[DATA EXTRACT]:
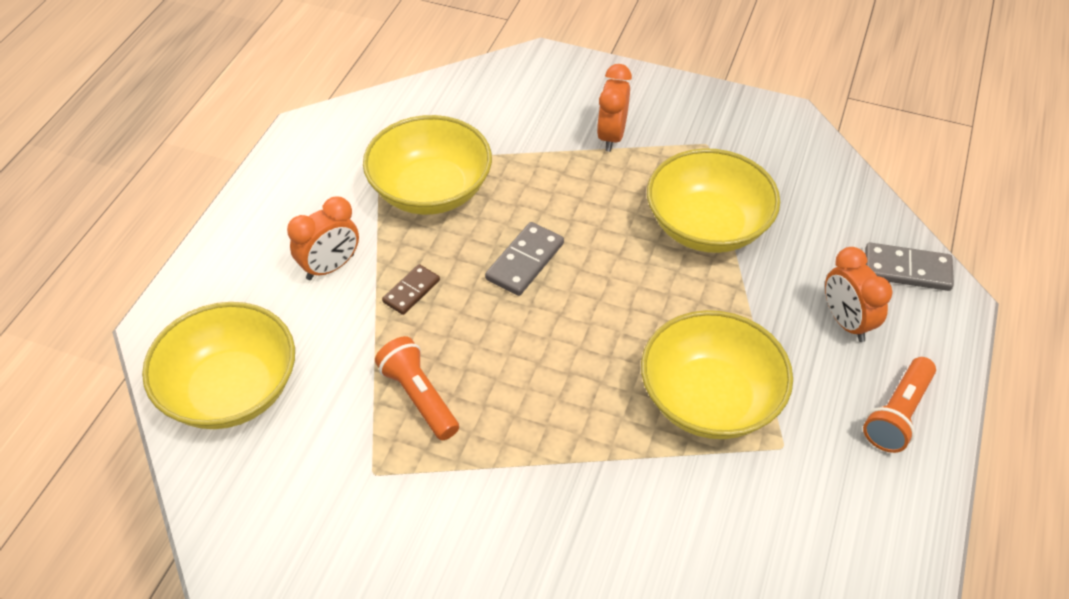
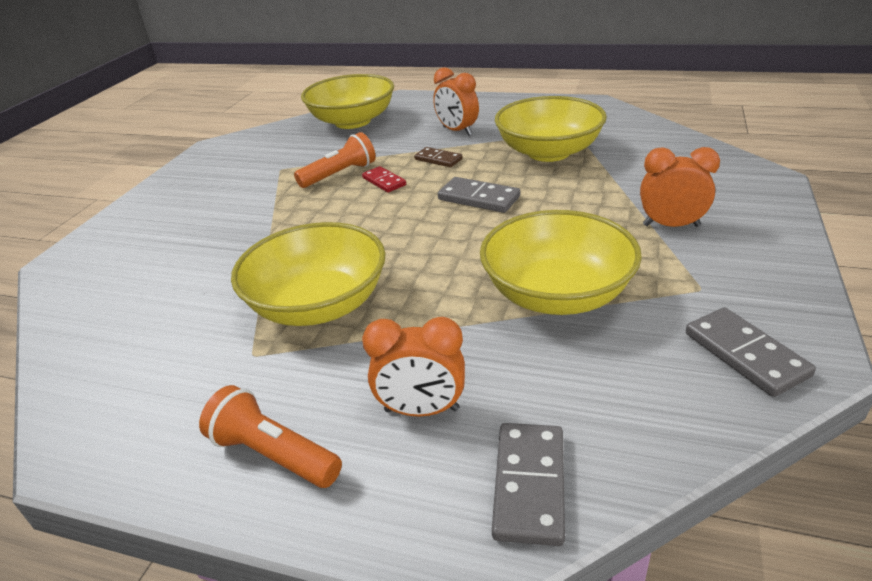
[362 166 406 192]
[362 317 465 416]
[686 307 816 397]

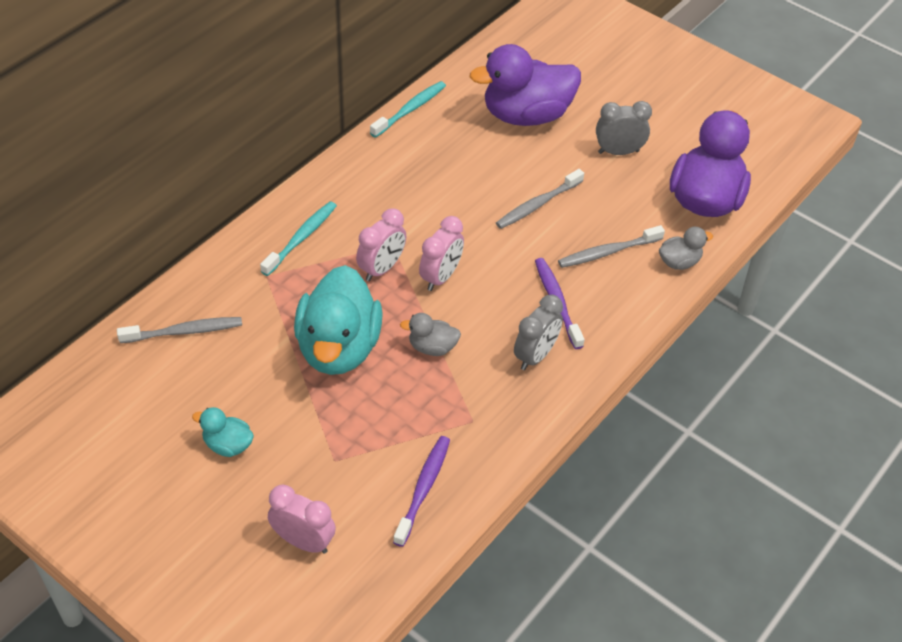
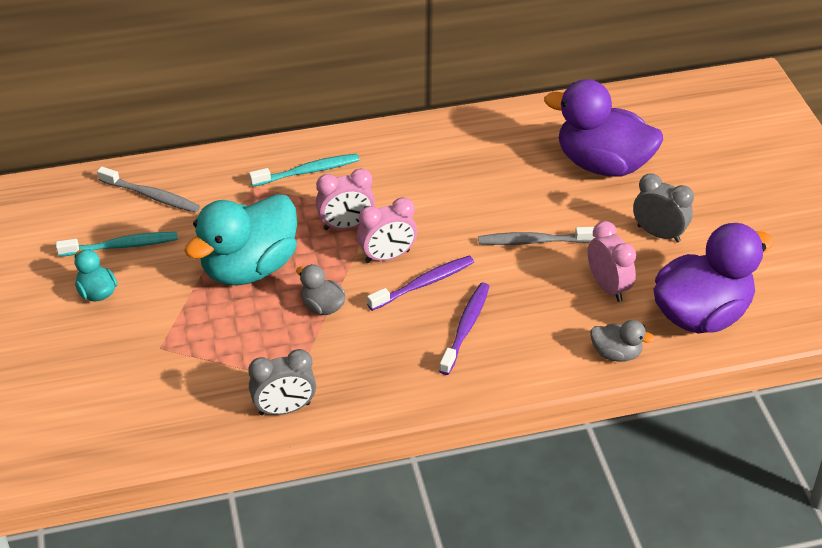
[56 232 178 257]
[248 349 316 415]
[367 256 474 311]
[588 221 636 302]
[558 225 665 268] (first image)

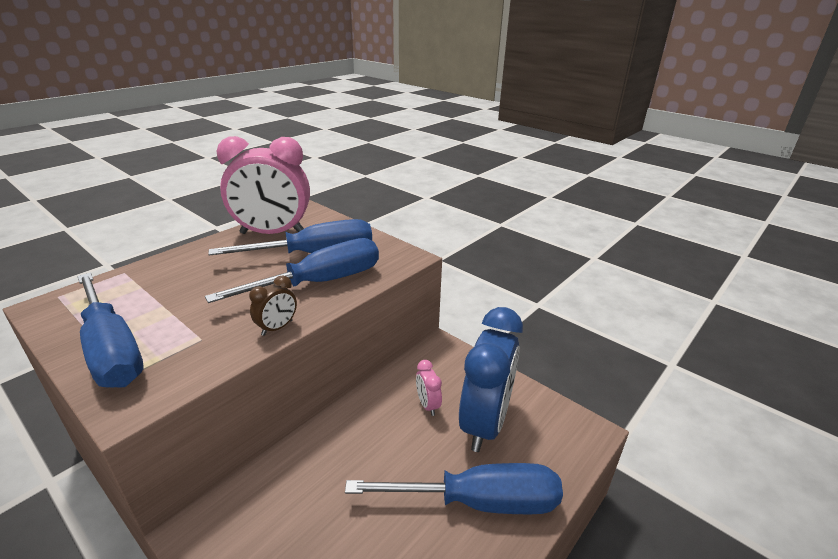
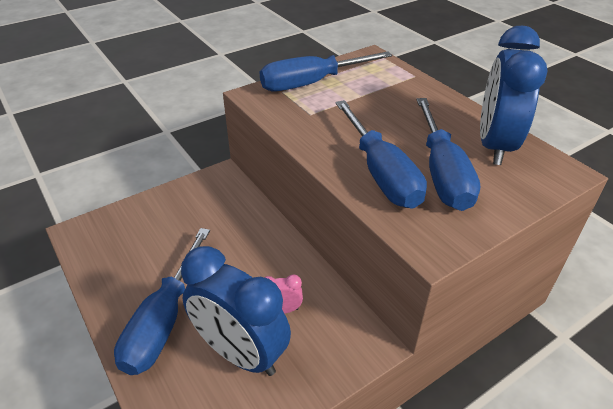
[480 26 548 165]
[249 275 297 336] (first image)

[YOUR OBJECTIVE]: Only a number is asked for here: the count of lines in the records that hold "first".

[REPLY]: 2